→ **Exercise prompt**: Write out again, exactly as they appear, the lines from the start of the data below through the line with "pink scissors: 12 -> 15"; no pictures.

--- Records supplied Enclosed Below ---

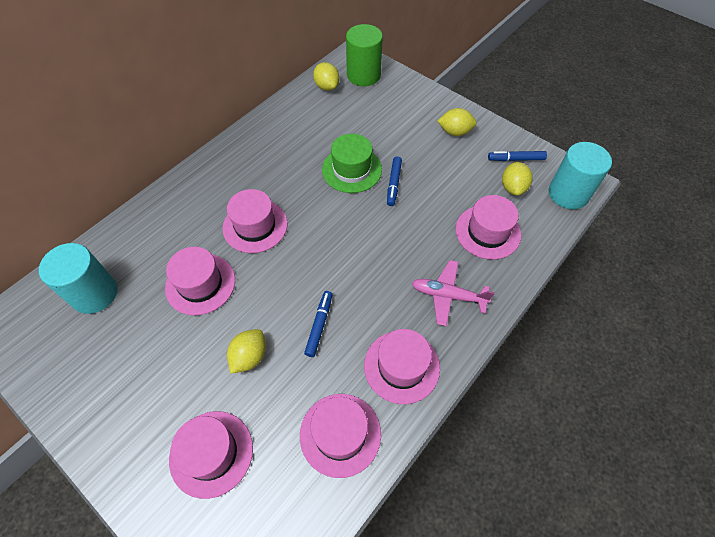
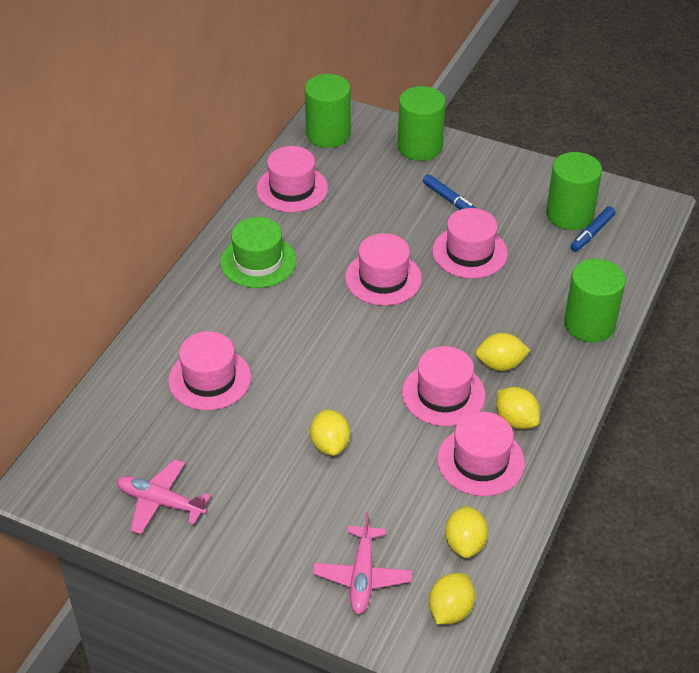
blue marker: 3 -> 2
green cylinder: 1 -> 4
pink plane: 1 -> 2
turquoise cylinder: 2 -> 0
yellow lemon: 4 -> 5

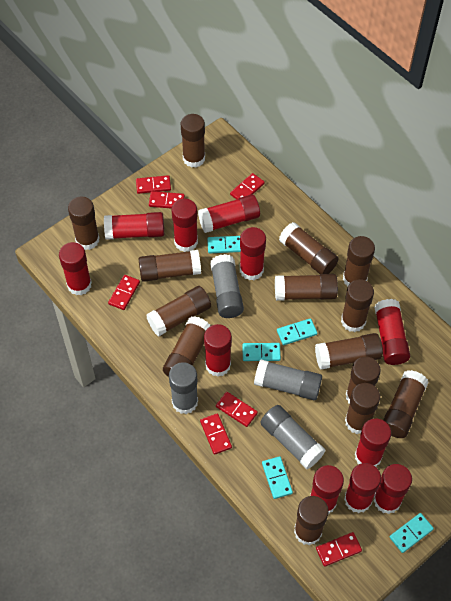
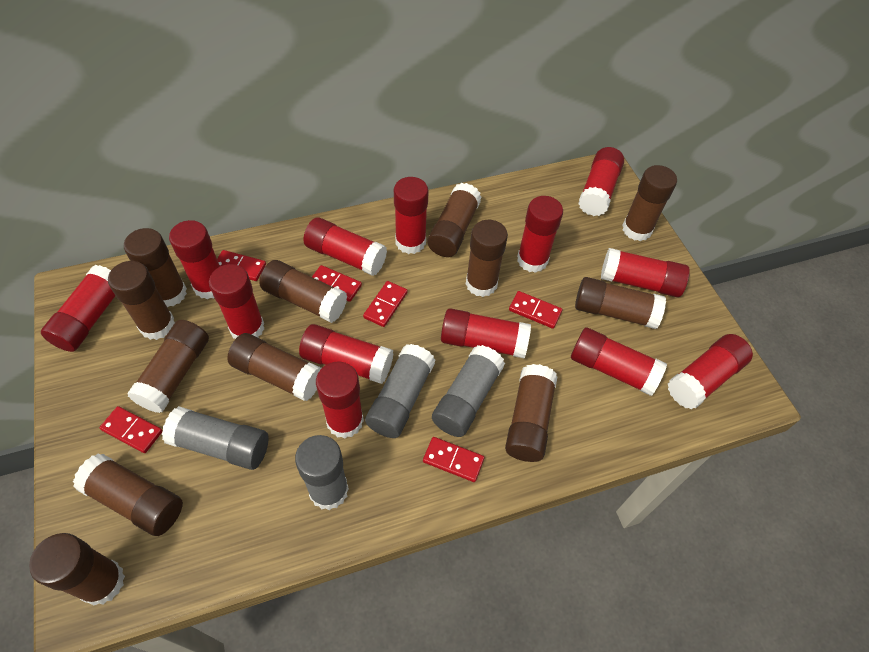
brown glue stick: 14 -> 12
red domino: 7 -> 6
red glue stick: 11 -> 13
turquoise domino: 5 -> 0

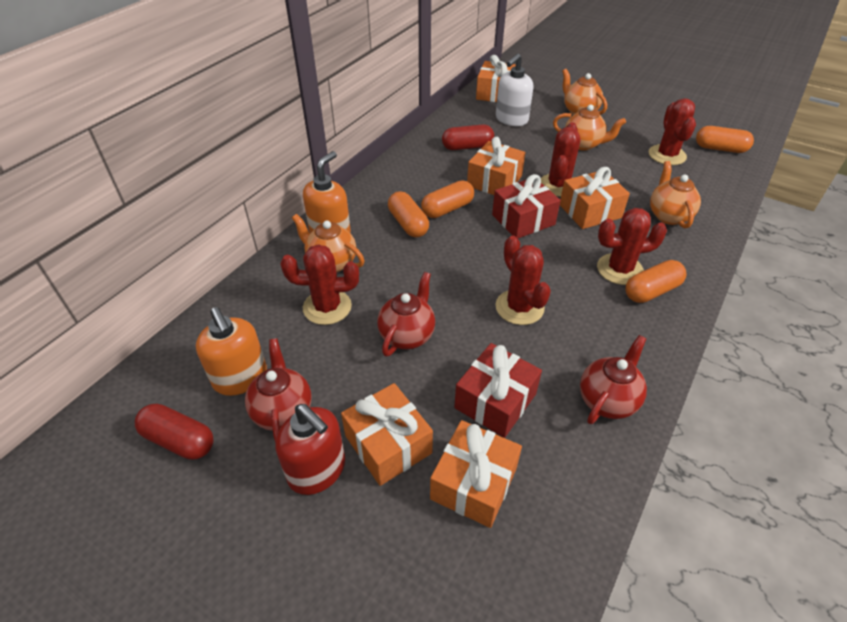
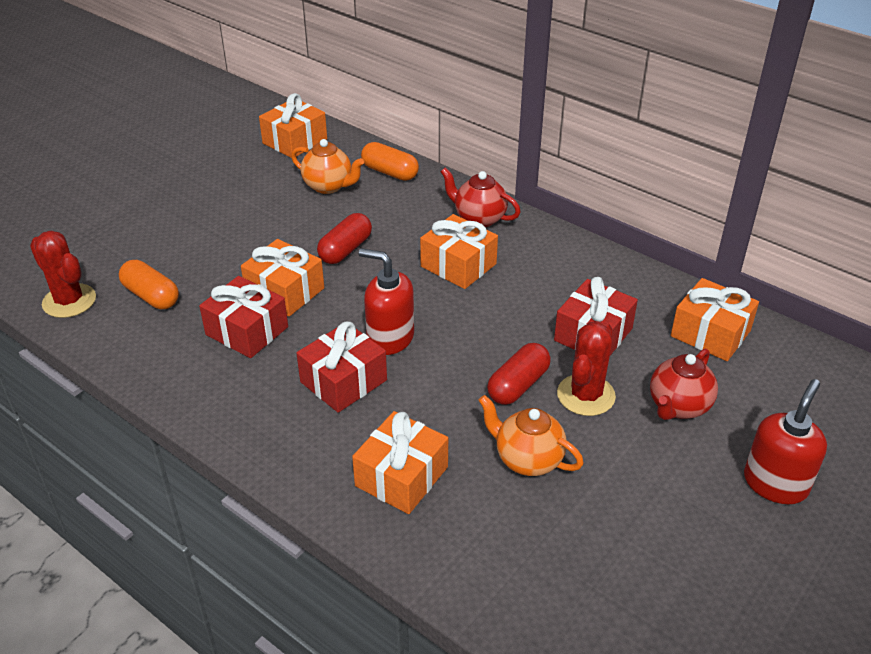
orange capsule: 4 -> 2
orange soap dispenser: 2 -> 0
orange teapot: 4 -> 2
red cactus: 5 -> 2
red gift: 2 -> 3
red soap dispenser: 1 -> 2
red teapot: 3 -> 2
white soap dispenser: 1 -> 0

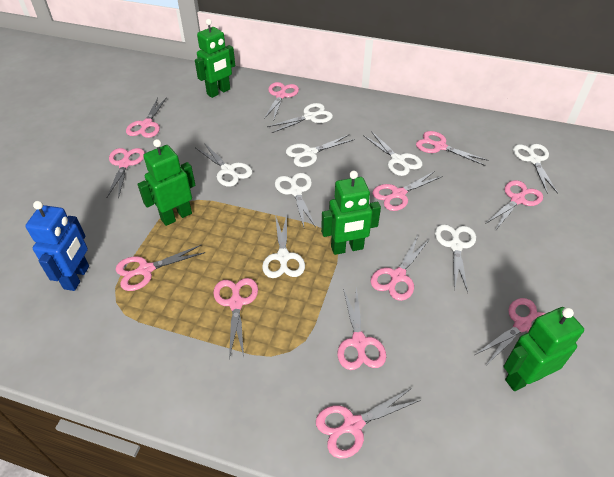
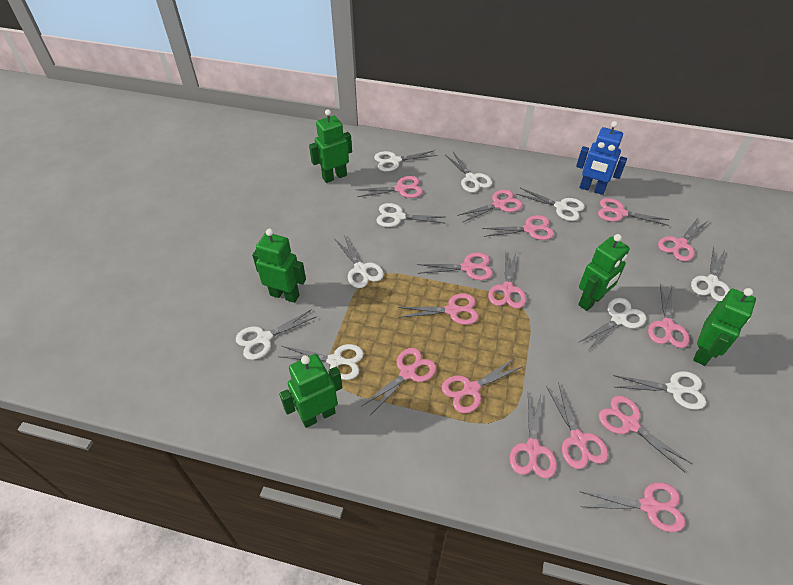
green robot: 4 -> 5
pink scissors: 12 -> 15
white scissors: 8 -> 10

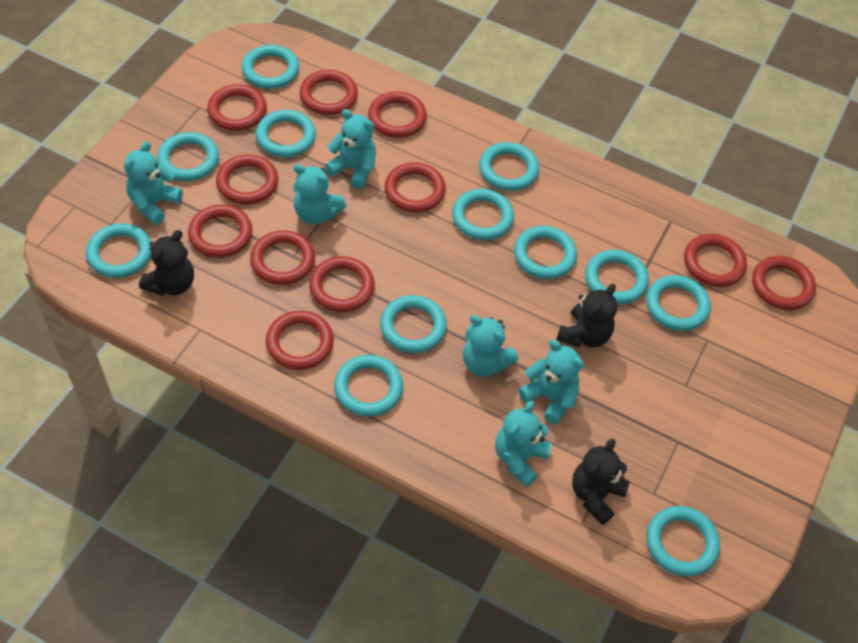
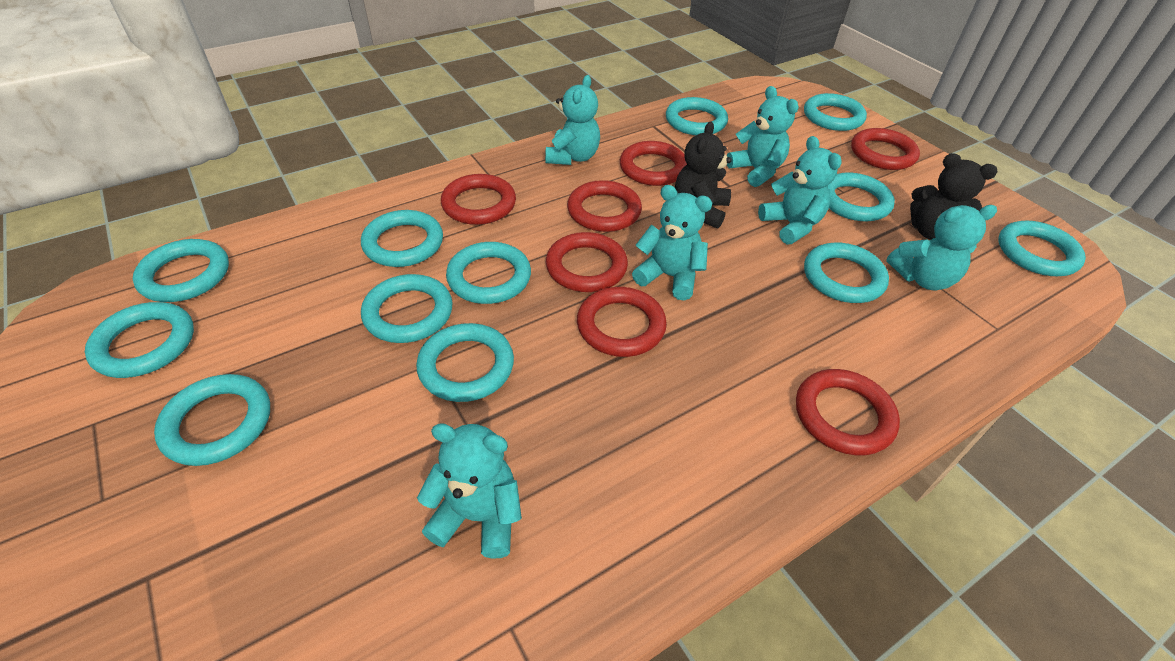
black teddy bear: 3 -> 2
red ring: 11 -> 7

--- End of Enclosed Records supplied ---

→ **Written solution**:
blue marker: 3 -> 2
green cylinder: 1 -> 4
pink plane: 1 -> 2
turquoise cylinder: 2 -> 0
yellow lemon: 4 -> 5

brown glue stick: 14 -> 12
red domino: 7 -> 6
red glue stick: 11 -> 13
turquoise domino: 5 -> 0

orange capsule: 4 -> 2
orange soap dispenser: 2 -> 0
orange teapot: 4 -> 2
red cactus: 5 -> 2
red gift: 2 -> 3
red soap dispenser: 1 -> 2
red teapot: 3 -> 2
white soap dispenser: 1 -> 0

green robot: 4 -> 5
pink scissors: 12 -> 15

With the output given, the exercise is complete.